About this exercise
Only the pictures are to be left out; return the rest of the data exactly as it stands.

Data below
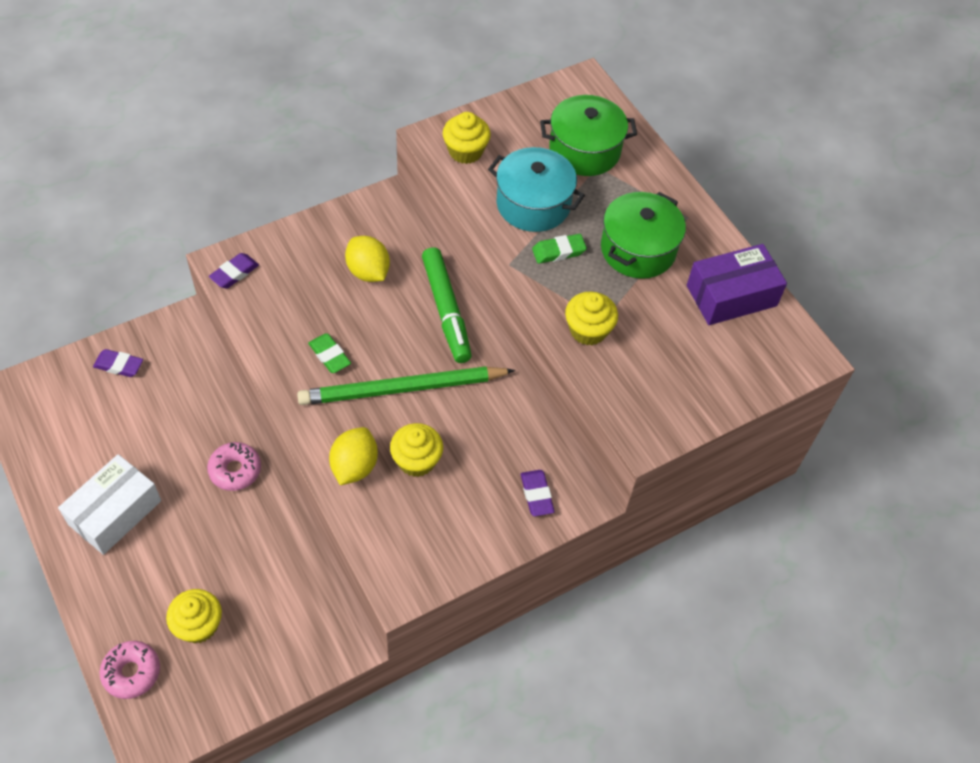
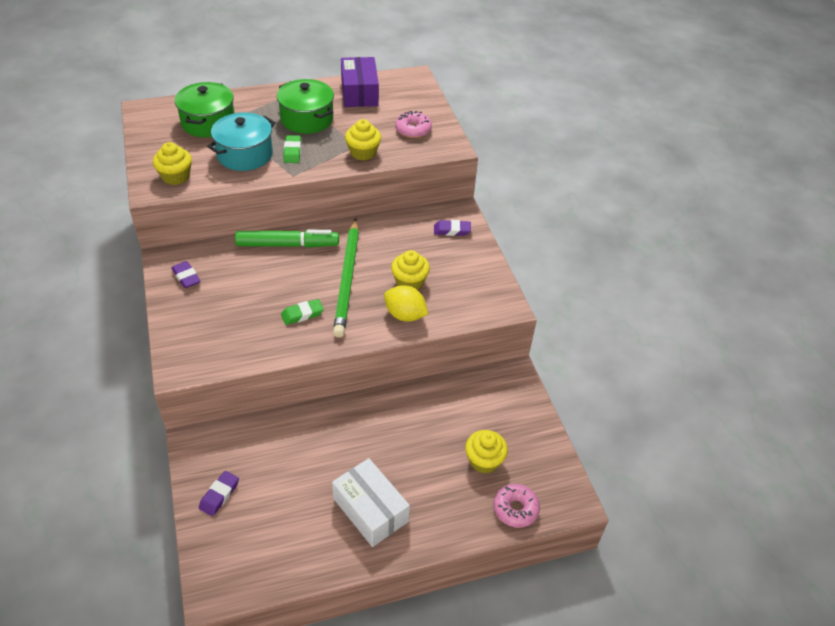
camera: 75 degrees left, 10 degrees down
(234, 273) = (193, 362): purple eraser -> purple eraser (186, 277)
(235, 470) = (355, 421): pink donut -> pink donut (413, 130)
(368, 272) = (231, 280): yellow lemon -> none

Exercise result
camera: 75 degrees left, 10 degrees down
(234, 273) = (193, 362): purple eraser -> purple eraser (186, 277)
(235, 470) = (355, 421): pink donut -> pink donut (413, 130)
(368, 272) = (231, 280): yellow lemon -> none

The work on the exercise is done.